(RECORDS FOR THE TASK)
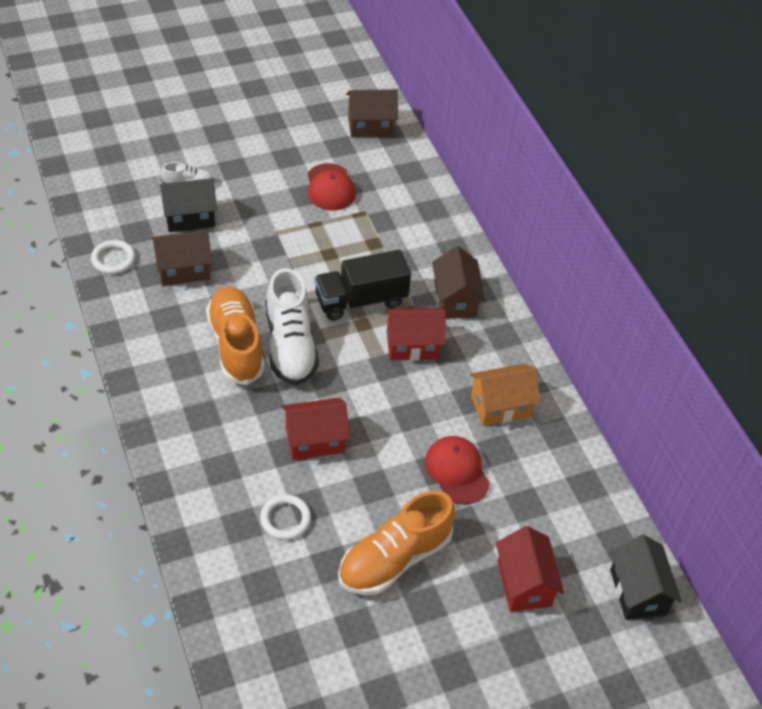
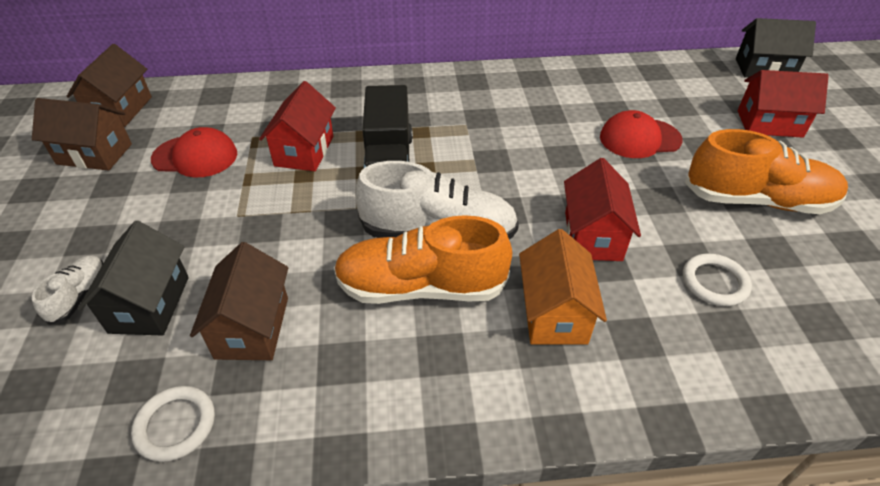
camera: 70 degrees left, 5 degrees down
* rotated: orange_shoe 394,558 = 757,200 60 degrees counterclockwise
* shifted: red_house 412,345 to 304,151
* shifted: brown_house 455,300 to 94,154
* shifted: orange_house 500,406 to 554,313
(End RECORDS FOR THE TASK)
**REQUIRED ACTION:**
Could you set down exactly the lines above, from the one containing "412,345 to 304,151" through the last, including both and nothing else?

**REPLY TO THE TASK:**
* shifted: red_house 412,345 to 304,151
* shifted: brown_house 455,300 to 94,154
* shifted: orange_house 500,406 to 554,313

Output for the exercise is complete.